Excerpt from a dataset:

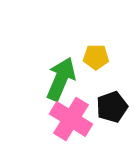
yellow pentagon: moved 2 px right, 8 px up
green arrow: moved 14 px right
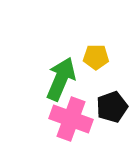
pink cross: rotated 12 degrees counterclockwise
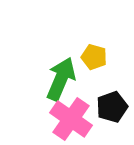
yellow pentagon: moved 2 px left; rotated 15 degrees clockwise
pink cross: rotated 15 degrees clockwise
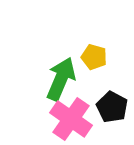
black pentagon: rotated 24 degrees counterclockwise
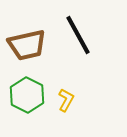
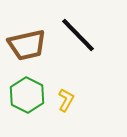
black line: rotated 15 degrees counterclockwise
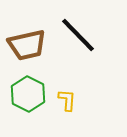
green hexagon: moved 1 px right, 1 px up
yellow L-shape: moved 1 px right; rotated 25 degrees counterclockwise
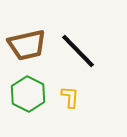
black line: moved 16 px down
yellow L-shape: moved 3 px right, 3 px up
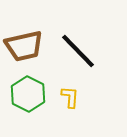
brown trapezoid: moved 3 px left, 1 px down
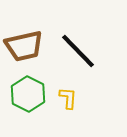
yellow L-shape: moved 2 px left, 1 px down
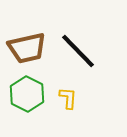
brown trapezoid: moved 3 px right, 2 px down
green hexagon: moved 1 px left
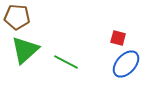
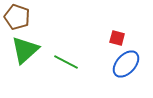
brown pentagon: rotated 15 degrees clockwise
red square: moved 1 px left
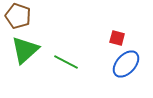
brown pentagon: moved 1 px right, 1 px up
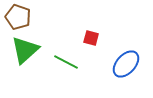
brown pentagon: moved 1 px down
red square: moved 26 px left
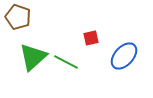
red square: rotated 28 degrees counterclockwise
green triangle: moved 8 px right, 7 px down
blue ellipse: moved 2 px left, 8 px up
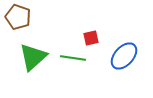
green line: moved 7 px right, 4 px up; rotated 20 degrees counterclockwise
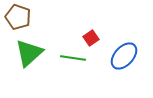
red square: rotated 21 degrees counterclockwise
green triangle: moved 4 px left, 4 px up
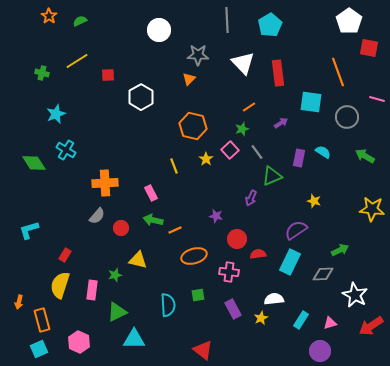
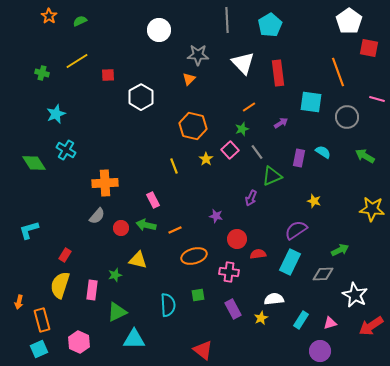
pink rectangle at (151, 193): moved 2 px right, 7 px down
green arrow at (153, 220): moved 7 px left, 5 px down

◆ STATED TASK ◆
Convert every line of the entries above into a numbered list, leaving out blank lines and the pictures.

◆ SOLUTION ◆
1. yellow pentagon: moved 2 px right, 8 px up
2. green arrow: moved 14 px right
3. pink cross: rotated 12 degrees counterclockwise
4. yellow pentagon: moved 2 px left; rotated 15 degrees clockwise
5. pink cross: rotated 15 degrees clockwise
6. black pentagon: rotated 24 degrees counterclockwise
7. black line: rotated 15 degrees counterclockwise
8. green hexagon: moved 1 px right, 1 px up
9. yellow L-shape: moved 1 px right; rotated 25 degrees counterclockwise
10. black line: moved 16 px down
11. yellow L-shape: moved 3 px right, 3 px up
12. brown trapezoid: moved 3 px left, 1 px down
13. yellow L-shape: moved 2 px left, 1 px down
14. brown trapezoid: moved 3 px right, 2 px down
15. green hexagon: moved 1 px left
16. brown pentagon: rotated 15 degrees clockwise
17. red square: moved 1 px left
18. brown pentagon: moved 1 px right, 1 px up
19. brown pentagon: moved 1 px down
20. red square: moved 26 px left
21. red square: rotated 28 degrees counterclockwise
22. green triangle: moved 8 px right, 7 px down
23. blue ellipse: moved 2 px left, 8 px up
24. green line: moved 7 px right, 4 px up; rotated 20 degrees counterclockwise
25. red square: rotated 21 degrees counterclockwise
26. green triangle: moved 4 px left, 4 px up
27. pink rectangle at (151, 193): moved 2 px right, 7 px down
28. green arrow at (153, 220): moved 7 px left, 5 px down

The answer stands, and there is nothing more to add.